Material to process below:
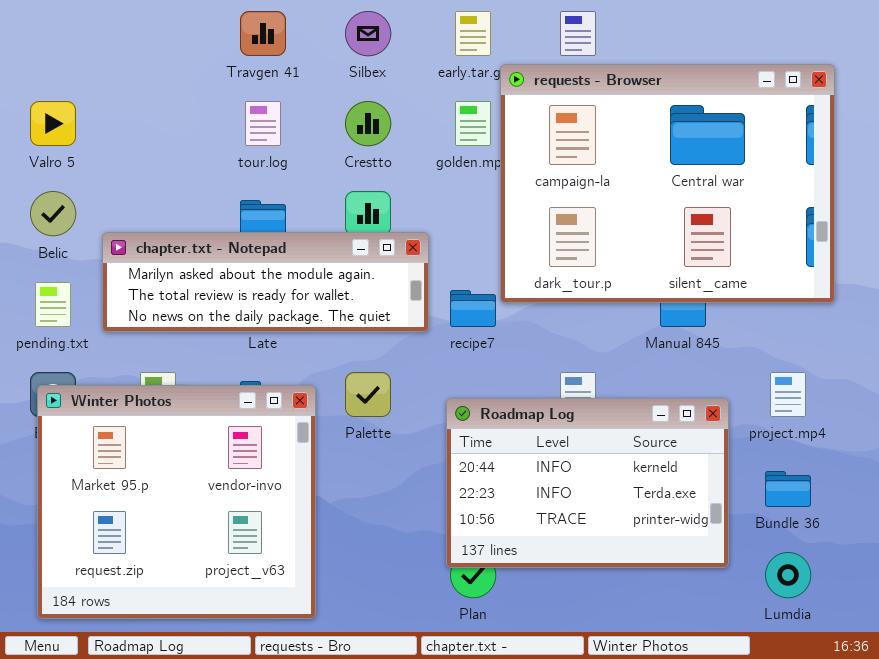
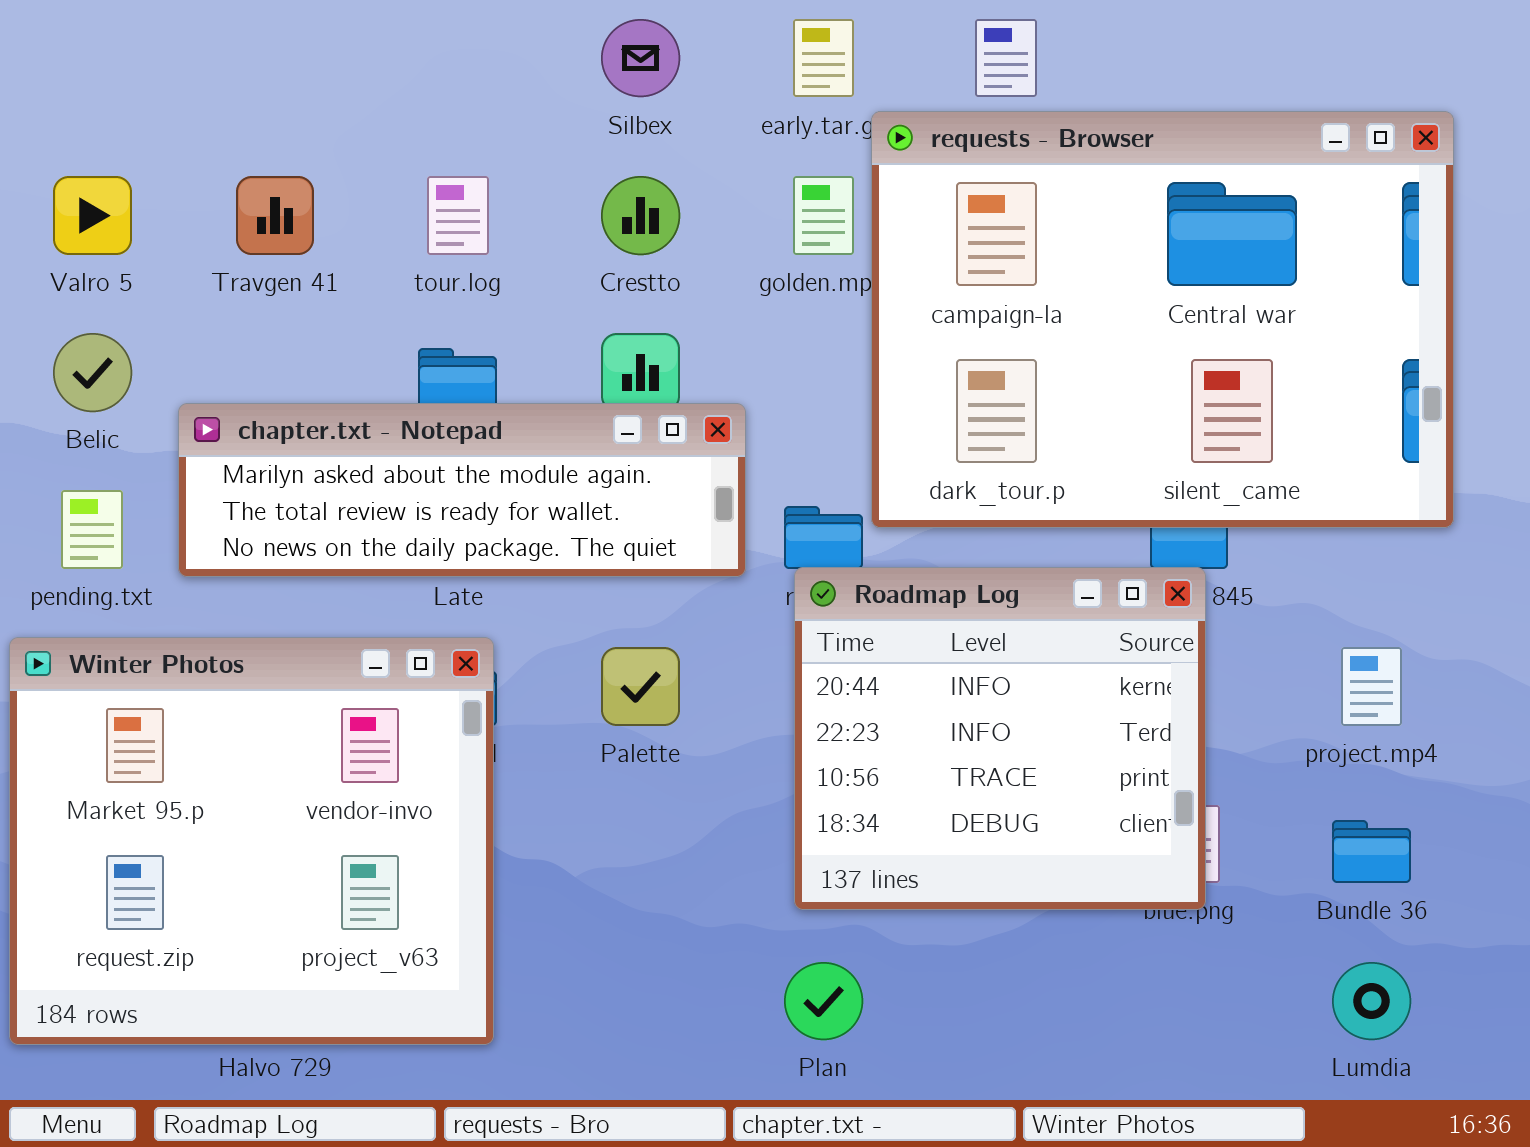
Travgen 41: [240,11,286,56] -> [236,176,314,255], moved
Winter Photos: [37,385,316,619] -> [9,637,494,1045], moved
Roadmap Log: [446,398,729,568] -> [794,567,1206,910], moved, resized

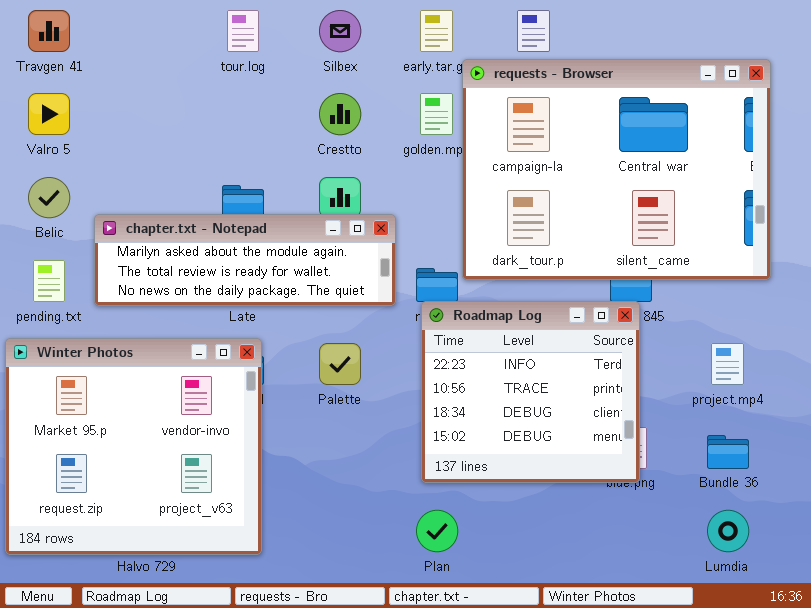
Travgen 41: [236,176,314,255] -> [28,10,70,52], moved
tour.log: [427,176,489,255] -> [227,10,259,52], moved
Roadmap Log: [794,567,1206,910] -> [421,301,640,483], scrolled down 1 row

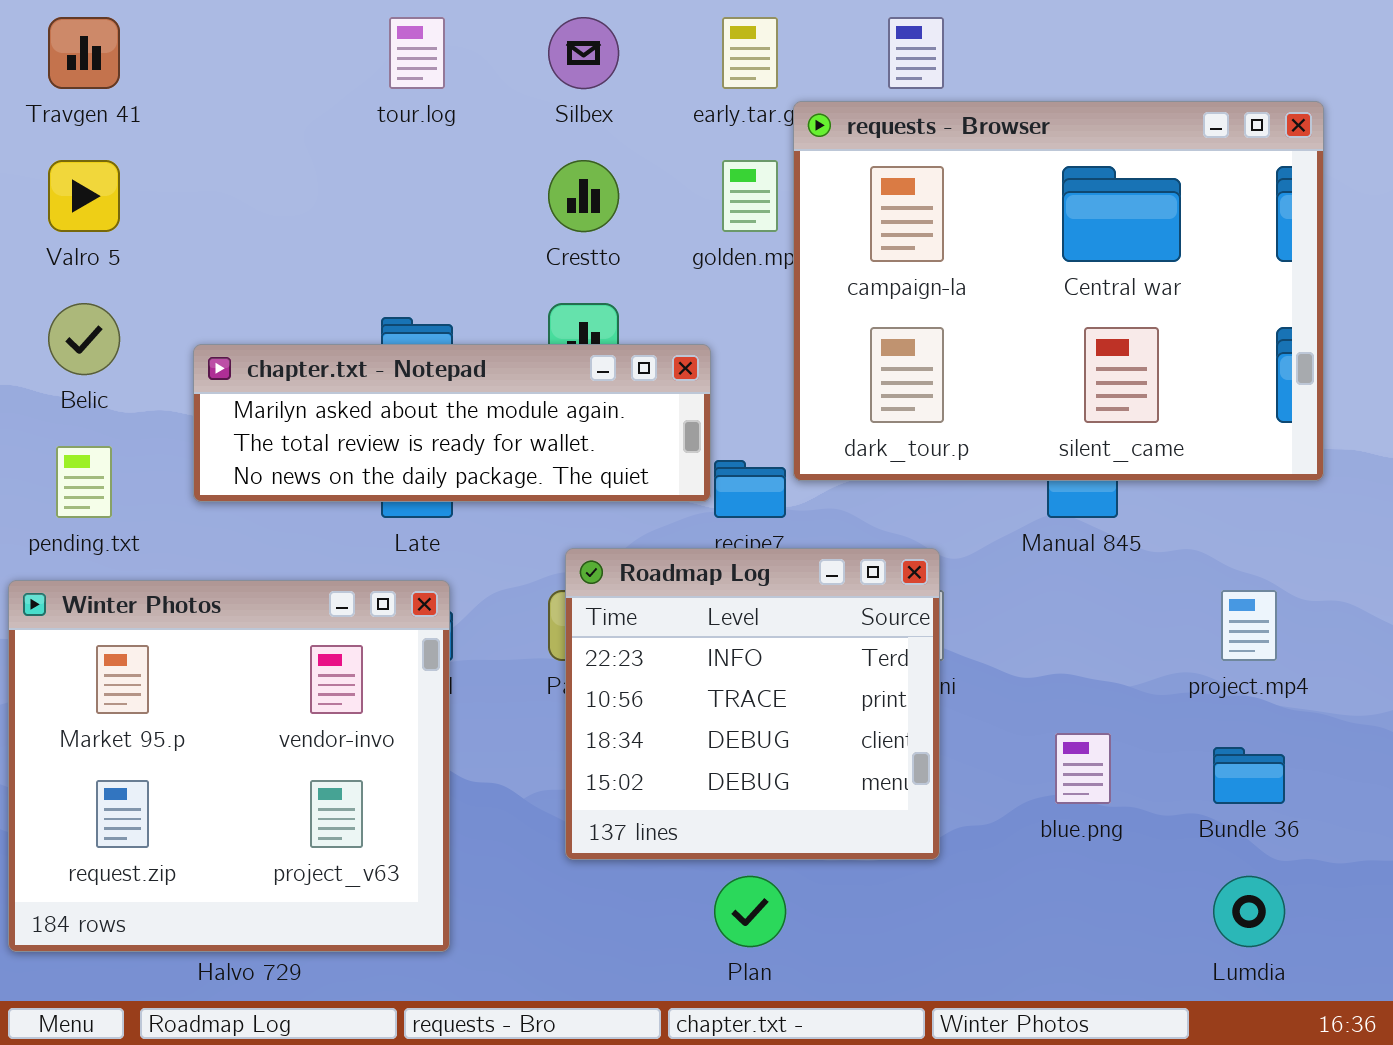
chapter.txt - Notepad: [94,214,396,306] -> [193,344,711,502], moved
Roadmap Log: [421,301,640,483] -> [565,548,940,860], moved

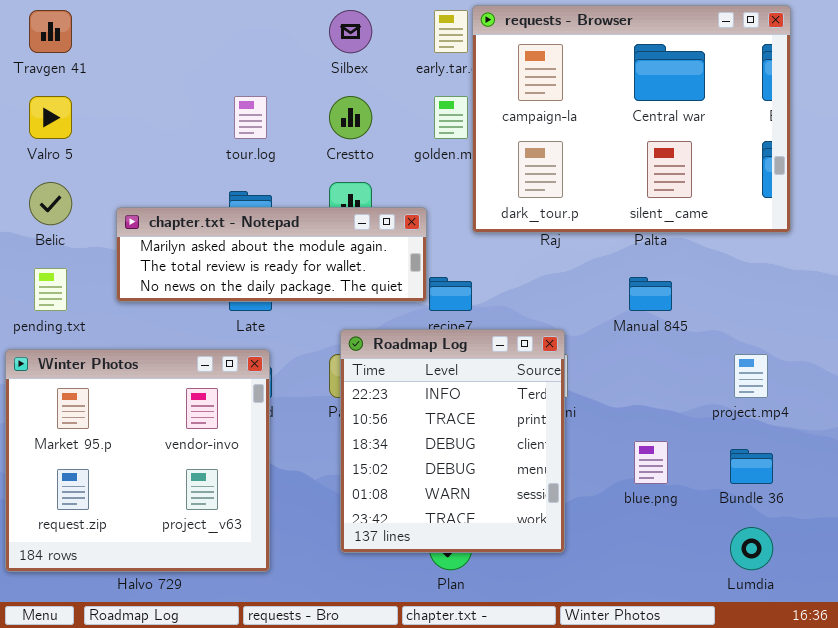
tour.log: [389,17,445,89] -> [234,96,267,139], moved
requests - Browser: [793,101,1324,481] -> [472,5,791,233], moved
Roadmap Log: [565,548,940,860] -> [340,329,565,553], resized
End of Material to process.
What to work on -
Exactly the lines from the one with "Roadmap Log: [794,567,1206,910]" through the end of the records are to be repeated, both ends included, and pictures are to be omitted.

Response below -
Roadmap Log: [794,567,1206,910] -> [421,301,640,483], scrolled down 1 row

chapter.txt - Notepad: [94,214,396,306] -> [193,344,711,502], moved
Roadmap Log: [421,301,640,483] -> [565,548,940,860], moved

tour.log: [389,17,445,89] -> [234,96,267,139], moved
requests - Browser: [793,101,1324,481] -> [472,5,791,233], moved
Roadmap Log: [565,548,940,860] -> [340,329,565,553], resized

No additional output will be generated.